Listed records
┌────────

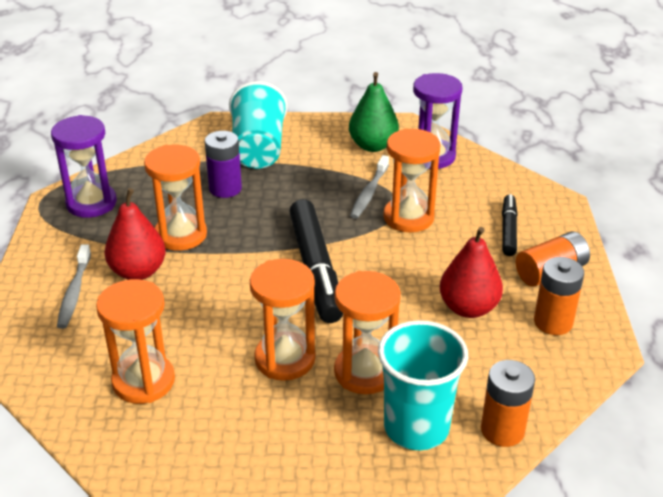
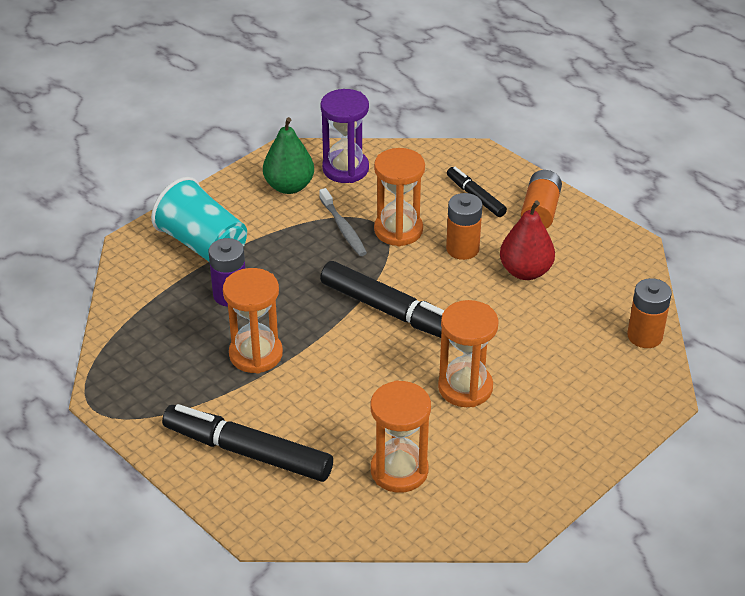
camera: 45 degrees left, 5 degrees up
(74, 292) = (248, 452): grey toothbrush -> black marker
(91, 203) = (140, 379): purple hourglass -> none
(138, 271) = (270, 403): red pear -> none
(364, 372) = (524, 359): orange hourglass -> none
(416, 427) = (599, 370): turquoise cup -> none
(553, 322) = (585, 246): orange battery -> orange battery (462, 249)

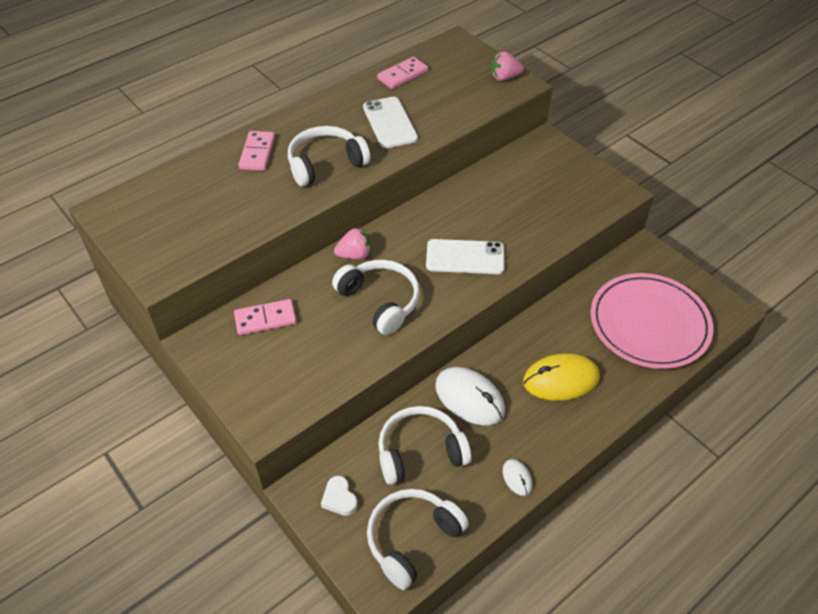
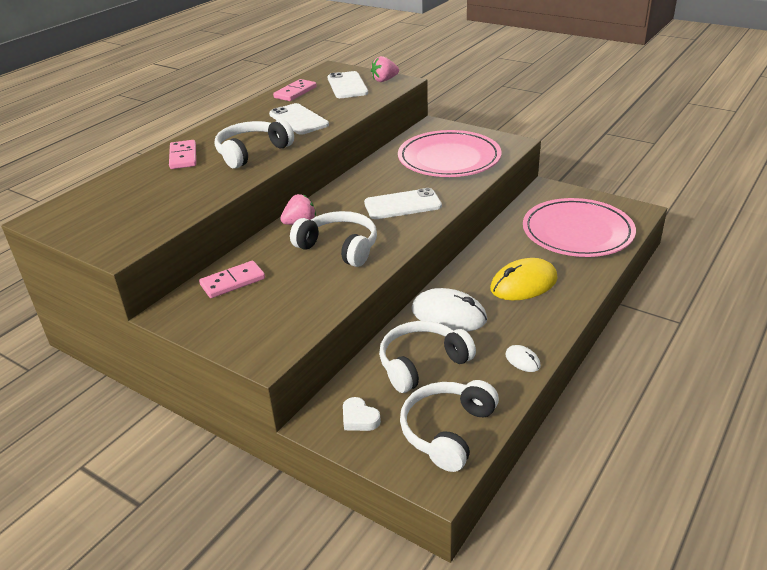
camera: 15 degrees left, 15 degrees down
(461, 77) = (347, 85): none -> white phone
(541, 200) = (449, 159): none -> pink plate

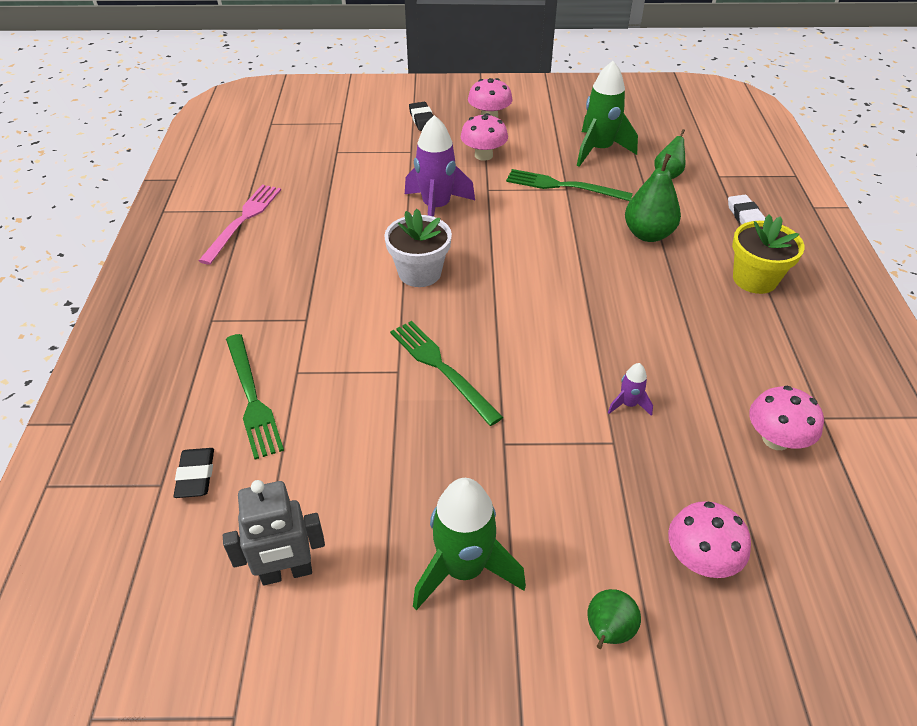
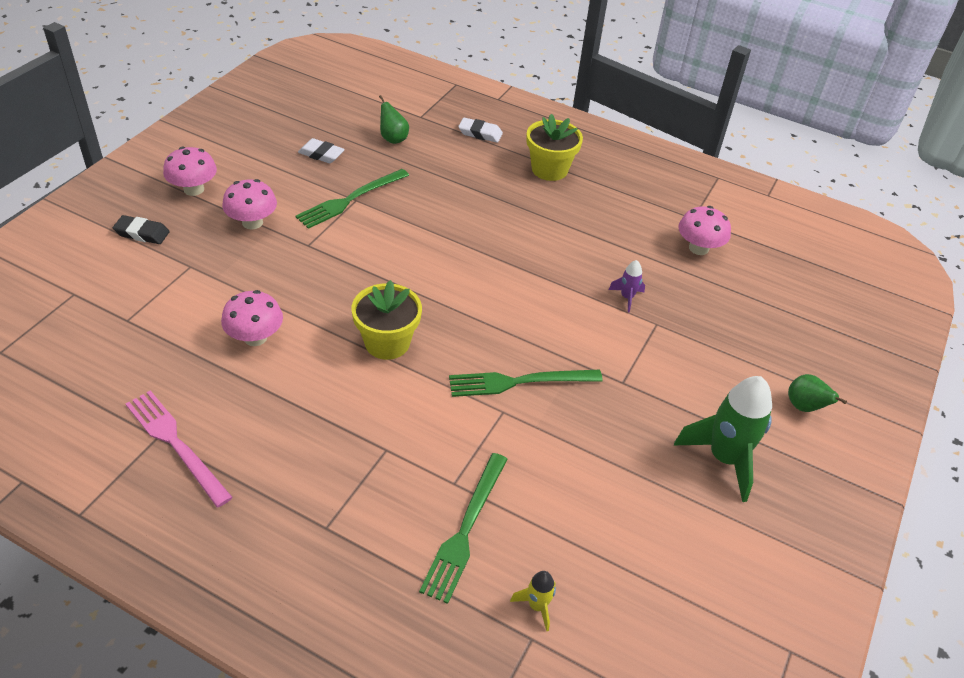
camera: 65 degrees left, 0 degrees up
(196, 476) = (537, 606): black eraser -> yellow rocket
(252, 398) = (465, 529): green fork -> green fork turned 105 degrees clockwise
(286, 572) = (677, 571): grey robot -> none
(419, 273) = (387, 342): white flower pot -> yellow flower pot
(436, 208) = (303, 290): purple rocket -> none
(599, 150) = (321, 154): green rocket -> white eraser
(648, 234) = (456, 189): green pear -> none
(700, 559) = (771, 335): pink mushroom -> pink mushroom (255, 337)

└────────

Task requirements
Where does the word "eraser" appear in the records above? Return every line that holds it.

Result of this task
(196, 476) = (537, 606): black eraser -> yellow rocket
(599, 150) = (321, 154): green rocket -> white eraser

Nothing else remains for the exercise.